→ **ТРЕБОВАНИЯ**
Посчитайте строки листинга, в которых встречается строка «pizz». В ответе дайте только число.

→ **ИСХОДНЫЙ МАТЕРИАЛ**
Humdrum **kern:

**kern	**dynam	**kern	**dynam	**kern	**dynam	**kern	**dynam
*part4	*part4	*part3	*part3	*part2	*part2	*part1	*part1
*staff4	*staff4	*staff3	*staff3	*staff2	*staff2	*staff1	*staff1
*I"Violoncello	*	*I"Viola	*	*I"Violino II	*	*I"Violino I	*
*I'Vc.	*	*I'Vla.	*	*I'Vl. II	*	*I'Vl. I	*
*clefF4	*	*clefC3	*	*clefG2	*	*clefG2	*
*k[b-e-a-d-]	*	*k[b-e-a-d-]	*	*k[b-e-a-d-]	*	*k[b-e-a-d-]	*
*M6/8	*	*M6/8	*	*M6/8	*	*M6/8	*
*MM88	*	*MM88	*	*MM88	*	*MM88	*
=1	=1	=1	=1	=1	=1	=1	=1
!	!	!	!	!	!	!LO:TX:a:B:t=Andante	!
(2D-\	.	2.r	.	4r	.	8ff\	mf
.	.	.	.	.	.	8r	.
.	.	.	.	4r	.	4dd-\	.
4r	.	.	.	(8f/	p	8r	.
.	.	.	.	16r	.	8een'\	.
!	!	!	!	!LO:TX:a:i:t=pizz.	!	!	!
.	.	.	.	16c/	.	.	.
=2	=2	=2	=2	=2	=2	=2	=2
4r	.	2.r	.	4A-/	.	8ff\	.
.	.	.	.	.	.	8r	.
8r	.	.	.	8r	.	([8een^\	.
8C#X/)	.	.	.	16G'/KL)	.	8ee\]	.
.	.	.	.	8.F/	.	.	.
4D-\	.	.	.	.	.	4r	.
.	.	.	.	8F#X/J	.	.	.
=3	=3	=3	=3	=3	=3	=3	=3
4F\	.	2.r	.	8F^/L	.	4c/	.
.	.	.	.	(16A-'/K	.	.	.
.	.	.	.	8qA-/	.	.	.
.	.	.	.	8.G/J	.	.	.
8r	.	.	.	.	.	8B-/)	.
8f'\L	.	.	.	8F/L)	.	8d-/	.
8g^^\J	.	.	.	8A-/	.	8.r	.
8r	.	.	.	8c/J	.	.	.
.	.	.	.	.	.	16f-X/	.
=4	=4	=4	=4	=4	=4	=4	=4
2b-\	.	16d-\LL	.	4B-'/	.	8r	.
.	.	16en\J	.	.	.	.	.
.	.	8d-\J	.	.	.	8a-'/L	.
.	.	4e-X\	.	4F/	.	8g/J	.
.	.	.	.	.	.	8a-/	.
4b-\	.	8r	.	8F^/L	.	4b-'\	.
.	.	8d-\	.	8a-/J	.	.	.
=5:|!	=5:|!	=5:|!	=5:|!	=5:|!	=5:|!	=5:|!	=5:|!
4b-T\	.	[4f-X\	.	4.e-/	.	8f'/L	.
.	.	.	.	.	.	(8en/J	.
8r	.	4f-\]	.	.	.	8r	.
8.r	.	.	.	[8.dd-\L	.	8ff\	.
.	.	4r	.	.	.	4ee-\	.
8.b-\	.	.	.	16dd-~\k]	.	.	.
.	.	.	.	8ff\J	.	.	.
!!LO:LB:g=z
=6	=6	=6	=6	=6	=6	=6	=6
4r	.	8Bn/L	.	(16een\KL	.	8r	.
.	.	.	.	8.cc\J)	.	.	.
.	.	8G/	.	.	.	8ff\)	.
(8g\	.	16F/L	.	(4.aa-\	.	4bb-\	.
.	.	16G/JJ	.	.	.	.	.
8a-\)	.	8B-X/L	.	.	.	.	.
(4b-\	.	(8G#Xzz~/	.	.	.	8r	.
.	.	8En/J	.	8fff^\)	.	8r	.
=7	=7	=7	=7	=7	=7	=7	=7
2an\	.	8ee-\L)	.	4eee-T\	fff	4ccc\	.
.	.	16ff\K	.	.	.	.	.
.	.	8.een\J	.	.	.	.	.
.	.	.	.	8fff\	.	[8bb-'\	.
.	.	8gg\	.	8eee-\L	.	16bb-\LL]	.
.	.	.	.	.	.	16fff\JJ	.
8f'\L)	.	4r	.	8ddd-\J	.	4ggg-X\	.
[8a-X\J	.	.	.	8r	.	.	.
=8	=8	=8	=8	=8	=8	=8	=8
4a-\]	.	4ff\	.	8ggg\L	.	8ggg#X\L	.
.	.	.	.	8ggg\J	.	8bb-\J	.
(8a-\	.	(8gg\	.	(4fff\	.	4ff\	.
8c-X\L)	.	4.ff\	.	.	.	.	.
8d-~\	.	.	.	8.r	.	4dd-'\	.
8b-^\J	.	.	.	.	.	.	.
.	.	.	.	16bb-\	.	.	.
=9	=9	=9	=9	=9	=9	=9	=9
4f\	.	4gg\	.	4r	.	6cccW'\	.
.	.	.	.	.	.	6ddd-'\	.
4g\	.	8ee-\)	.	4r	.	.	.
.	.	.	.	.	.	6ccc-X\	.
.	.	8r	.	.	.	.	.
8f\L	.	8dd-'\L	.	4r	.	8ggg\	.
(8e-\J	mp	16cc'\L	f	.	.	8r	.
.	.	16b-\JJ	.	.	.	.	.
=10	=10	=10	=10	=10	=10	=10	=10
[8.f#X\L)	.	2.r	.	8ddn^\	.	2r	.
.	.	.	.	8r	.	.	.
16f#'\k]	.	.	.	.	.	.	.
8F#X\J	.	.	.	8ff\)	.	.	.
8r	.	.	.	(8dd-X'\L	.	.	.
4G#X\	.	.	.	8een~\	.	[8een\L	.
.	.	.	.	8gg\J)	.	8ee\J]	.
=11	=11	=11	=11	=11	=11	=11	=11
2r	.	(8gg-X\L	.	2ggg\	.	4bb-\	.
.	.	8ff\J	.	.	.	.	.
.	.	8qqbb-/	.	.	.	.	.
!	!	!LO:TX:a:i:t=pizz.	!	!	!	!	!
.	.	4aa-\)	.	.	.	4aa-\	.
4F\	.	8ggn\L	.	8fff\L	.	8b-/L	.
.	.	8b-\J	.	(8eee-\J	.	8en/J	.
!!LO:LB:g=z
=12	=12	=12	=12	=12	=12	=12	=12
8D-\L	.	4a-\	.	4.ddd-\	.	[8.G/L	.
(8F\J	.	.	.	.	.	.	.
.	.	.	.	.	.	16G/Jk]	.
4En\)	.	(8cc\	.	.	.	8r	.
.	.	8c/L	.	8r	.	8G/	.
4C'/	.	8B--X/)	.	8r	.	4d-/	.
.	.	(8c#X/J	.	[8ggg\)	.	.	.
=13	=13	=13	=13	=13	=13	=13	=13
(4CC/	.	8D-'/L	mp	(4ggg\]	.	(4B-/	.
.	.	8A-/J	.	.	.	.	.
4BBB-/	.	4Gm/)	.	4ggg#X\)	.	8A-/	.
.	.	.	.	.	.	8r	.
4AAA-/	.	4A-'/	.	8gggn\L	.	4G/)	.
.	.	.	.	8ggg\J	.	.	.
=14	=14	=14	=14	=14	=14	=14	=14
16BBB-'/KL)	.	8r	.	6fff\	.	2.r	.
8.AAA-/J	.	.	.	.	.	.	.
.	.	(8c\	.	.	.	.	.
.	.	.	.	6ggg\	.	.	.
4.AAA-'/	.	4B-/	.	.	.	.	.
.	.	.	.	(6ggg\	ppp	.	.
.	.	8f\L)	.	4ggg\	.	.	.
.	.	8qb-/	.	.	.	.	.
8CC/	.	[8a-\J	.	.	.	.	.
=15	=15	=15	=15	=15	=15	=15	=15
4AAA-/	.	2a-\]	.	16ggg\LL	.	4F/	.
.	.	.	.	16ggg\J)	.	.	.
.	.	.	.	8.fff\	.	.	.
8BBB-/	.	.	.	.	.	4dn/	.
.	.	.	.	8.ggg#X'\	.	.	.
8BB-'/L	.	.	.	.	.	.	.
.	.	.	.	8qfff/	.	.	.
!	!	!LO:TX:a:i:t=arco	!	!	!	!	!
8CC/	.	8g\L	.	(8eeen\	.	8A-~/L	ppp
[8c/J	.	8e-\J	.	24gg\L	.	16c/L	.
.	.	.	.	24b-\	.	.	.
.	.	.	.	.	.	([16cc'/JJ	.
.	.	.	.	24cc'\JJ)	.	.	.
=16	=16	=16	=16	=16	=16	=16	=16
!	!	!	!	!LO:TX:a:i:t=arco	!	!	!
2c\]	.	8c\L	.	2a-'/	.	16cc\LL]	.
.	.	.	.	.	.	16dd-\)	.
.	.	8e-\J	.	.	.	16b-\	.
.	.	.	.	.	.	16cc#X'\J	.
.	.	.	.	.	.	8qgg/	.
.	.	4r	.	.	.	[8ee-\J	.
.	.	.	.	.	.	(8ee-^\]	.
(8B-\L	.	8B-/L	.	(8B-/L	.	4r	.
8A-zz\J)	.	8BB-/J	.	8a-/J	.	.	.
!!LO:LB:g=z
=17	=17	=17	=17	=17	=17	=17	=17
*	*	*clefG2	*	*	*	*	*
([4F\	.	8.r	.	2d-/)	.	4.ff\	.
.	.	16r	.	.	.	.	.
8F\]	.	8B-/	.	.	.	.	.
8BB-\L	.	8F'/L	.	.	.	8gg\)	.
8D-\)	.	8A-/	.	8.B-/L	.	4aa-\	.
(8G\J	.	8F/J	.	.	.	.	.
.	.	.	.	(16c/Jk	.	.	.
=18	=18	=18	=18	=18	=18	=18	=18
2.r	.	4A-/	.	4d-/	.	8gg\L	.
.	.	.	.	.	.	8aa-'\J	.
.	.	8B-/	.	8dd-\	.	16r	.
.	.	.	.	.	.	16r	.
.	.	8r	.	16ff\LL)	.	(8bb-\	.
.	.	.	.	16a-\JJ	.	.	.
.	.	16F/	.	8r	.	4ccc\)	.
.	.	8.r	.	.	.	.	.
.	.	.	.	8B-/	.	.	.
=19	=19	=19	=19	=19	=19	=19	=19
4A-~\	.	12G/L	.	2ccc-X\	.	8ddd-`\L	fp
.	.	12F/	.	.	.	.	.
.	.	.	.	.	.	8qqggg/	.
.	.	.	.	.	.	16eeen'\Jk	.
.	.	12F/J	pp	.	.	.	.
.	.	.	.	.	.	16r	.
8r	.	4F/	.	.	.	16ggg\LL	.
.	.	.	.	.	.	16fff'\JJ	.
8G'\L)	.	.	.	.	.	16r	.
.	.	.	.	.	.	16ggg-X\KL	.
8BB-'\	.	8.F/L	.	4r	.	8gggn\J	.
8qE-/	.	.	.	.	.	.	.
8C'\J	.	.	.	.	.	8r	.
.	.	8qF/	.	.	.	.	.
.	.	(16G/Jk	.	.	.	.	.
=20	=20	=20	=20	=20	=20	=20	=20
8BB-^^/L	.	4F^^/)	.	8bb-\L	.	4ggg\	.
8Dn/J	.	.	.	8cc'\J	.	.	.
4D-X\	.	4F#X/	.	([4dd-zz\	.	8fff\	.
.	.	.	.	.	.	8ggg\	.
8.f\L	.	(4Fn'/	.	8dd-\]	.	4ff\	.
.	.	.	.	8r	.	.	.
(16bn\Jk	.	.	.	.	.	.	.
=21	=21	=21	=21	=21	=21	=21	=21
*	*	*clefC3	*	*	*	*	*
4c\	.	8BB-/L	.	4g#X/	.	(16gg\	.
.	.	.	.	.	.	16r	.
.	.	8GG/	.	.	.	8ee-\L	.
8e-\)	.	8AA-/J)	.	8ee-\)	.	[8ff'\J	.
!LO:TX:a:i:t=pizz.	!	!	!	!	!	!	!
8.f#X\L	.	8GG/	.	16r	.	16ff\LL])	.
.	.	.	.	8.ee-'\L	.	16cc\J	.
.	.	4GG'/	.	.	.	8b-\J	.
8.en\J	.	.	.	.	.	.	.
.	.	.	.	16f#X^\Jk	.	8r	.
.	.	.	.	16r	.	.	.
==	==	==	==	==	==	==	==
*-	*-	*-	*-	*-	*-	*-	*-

→ **ОТВЕТ**
3